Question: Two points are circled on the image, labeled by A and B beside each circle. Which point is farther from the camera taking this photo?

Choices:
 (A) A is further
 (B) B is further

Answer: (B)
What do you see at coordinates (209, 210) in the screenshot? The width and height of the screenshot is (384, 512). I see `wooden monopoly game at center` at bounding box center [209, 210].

------------------------------

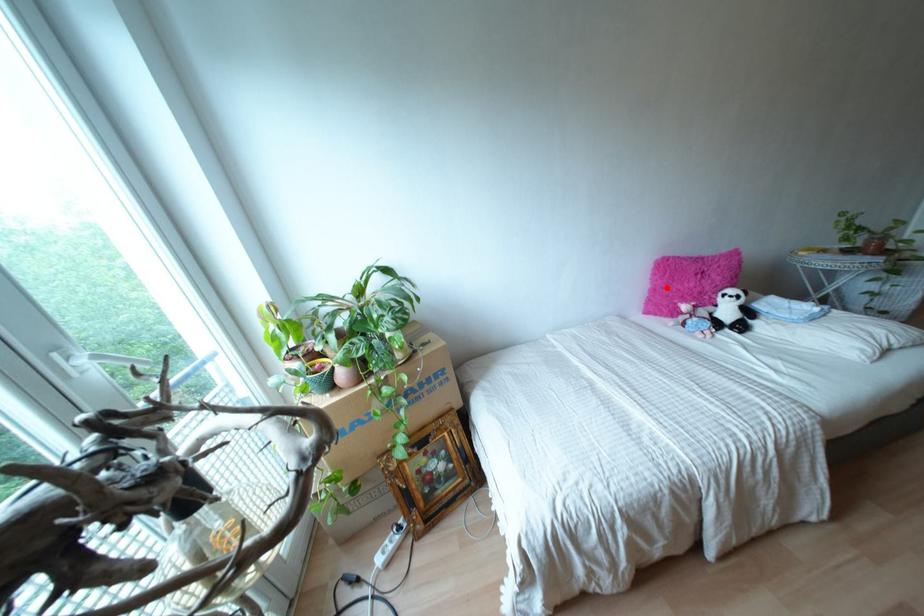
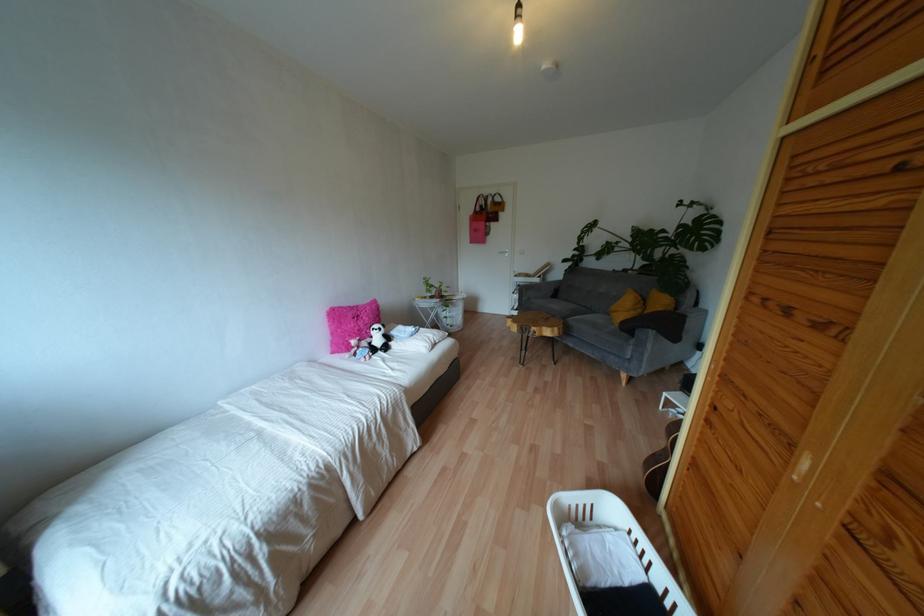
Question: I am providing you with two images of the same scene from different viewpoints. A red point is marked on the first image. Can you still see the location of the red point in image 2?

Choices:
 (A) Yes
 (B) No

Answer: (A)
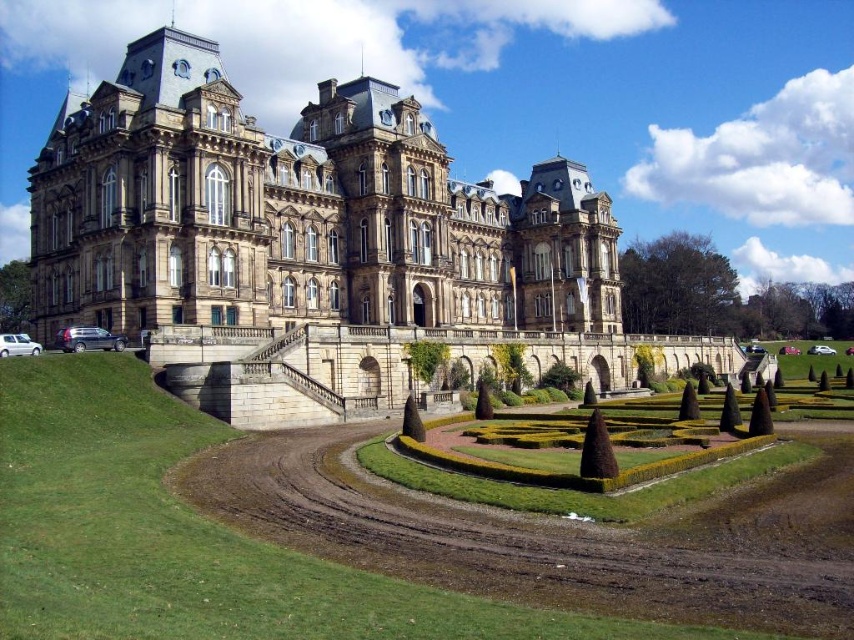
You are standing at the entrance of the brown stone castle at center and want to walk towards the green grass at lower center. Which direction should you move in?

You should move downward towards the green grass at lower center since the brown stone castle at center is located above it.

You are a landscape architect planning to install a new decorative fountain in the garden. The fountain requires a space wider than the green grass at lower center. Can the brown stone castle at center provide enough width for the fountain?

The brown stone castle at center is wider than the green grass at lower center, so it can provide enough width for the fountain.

------------------------------

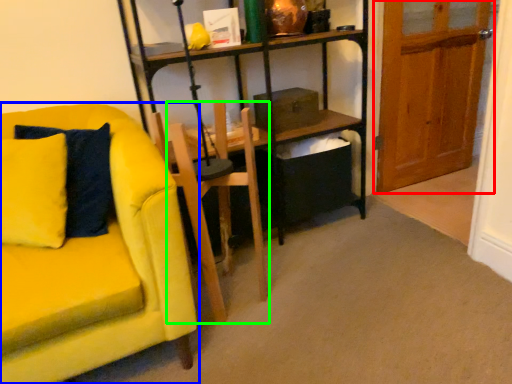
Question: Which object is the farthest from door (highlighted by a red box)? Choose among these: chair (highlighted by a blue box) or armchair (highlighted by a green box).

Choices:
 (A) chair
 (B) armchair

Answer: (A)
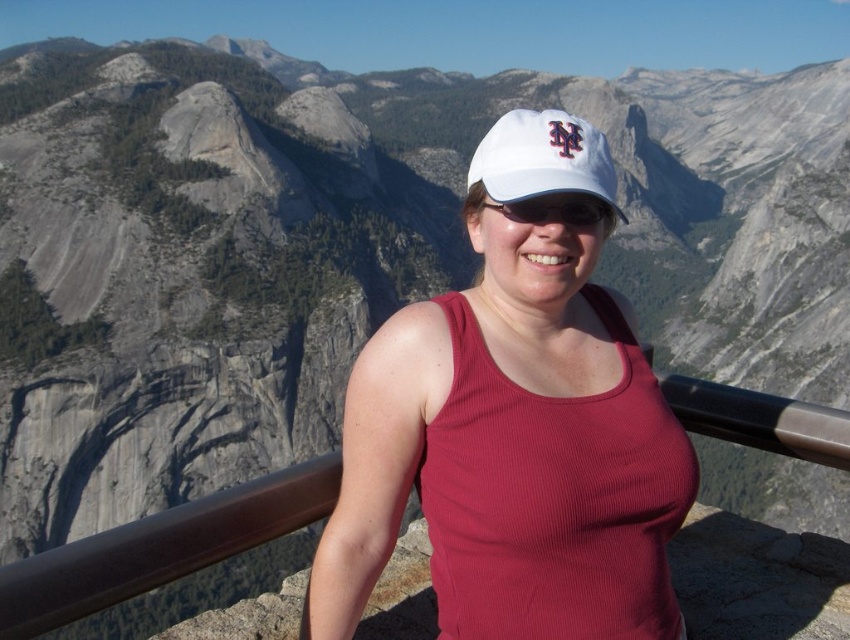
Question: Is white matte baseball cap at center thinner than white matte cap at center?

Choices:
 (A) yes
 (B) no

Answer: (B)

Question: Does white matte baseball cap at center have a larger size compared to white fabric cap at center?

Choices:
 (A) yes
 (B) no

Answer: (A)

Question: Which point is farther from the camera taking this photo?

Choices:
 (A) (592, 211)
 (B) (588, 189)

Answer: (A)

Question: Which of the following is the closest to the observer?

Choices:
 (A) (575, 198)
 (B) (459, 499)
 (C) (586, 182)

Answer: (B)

------------------------------

Could you switch "further" to "farther" in the data from the line with "Question: Two points" to the line with "(B) B is further", changing nothing else, and give back only those lines?

Question: Two points are circled on the image, labeled by A and B beside each circle. Which point is farther from the camera taking this photo?

Choices:
 (A) A is farther
 (B) B is farther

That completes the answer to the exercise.